§ **PROBLEM REQUIREMENTS**: Your output is the line containing "C7: 56pF (GND, N31) -> 56pF (GND, N16)" plus all lines after it to the end of the records, reproduced exactly, with nothing else.

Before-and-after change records
◇ ◇ ◇ ◇ ◇
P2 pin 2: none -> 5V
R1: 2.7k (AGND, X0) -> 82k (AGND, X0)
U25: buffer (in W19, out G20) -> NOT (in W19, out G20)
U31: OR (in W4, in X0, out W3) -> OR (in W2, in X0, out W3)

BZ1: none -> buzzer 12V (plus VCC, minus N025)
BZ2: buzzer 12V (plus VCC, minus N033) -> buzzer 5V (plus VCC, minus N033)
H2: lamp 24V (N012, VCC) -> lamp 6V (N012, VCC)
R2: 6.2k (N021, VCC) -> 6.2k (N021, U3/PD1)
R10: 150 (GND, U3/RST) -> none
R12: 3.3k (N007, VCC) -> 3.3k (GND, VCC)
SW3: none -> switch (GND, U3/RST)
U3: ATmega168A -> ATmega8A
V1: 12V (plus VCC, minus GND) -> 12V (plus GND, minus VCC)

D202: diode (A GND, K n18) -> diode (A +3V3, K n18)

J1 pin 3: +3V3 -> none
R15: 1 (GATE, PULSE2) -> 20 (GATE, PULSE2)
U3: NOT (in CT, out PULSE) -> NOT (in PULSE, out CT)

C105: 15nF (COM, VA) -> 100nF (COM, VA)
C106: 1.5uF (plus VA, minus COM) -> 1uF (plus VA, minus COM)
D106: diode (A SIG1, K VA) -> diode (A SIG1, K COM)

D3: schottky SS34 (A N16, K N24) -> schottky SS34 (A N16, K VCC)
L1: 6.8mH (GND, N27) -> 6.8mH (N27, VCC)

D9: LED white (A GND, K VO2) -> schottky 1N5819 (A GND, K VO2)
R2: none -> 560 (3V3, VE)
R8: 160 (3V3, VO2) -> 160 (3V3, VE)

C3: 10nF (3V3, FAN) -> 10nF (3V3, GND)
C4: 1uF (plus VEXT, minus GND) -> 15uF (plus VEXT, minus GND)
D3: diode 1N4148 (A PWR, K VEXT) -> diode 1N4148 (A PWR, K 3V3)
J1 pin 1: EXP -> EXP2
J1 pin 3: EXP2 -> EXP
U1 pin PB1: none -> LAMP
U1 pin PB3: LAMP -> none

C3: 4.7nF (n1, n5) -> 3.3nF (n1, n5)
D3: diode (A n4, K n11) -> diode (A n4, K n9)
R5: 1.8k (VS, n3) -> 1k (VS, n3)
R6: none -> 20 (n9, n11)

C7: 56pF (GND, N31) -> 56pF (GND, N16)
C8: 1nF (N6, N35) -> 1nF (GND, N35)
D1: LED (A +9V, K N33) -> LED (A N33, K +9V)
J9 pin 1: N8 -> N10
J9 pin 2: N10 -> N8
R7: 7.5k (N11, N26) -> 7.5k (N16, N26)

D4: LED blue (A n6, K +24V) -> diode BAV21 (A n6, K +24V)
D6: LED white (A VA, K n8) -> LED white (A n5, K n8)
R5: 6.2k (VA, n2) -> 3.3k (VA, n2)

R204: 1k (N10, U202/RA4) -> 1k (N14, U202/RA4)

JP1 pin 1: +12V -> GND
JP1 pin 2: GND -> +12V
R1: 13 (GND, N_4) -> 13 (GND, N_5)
◇ ◇ ◇ ◇ ◇
§ **RESPONSE TO THE EXERCISE**:
C7: 56pF (GND, N31) -> 56pF (GND, N16)
C8: 1nF (N6, N35) -> 1nF (GND, N35)
D1: LED (A +9V, K N33) -> LED (A N33, K +9V)
J9 pin 1: N8 -> N10
J9 pin 2: N10 -> N8
R7: 7.5k (N11, N26) -> 7.5k (N16, N26)

D4: LED blue (A n6, K +24V) -> diode BAV21 (A n6, K +24V)
D6: LED white (A VA, K n8) -> LED white (A n5, K n8)
R5: 6.2k (VA, n2) -> 3.3k (VA, n2)

R204: 1k (N10, U202/RA4) -> 1k (N14, U202/RA4)

JP1 pin 1: +12V -> GND
JP1 pin 2: GND -> +12V
R1: 13 (GND, N_4) -> 13 (GND, N_5)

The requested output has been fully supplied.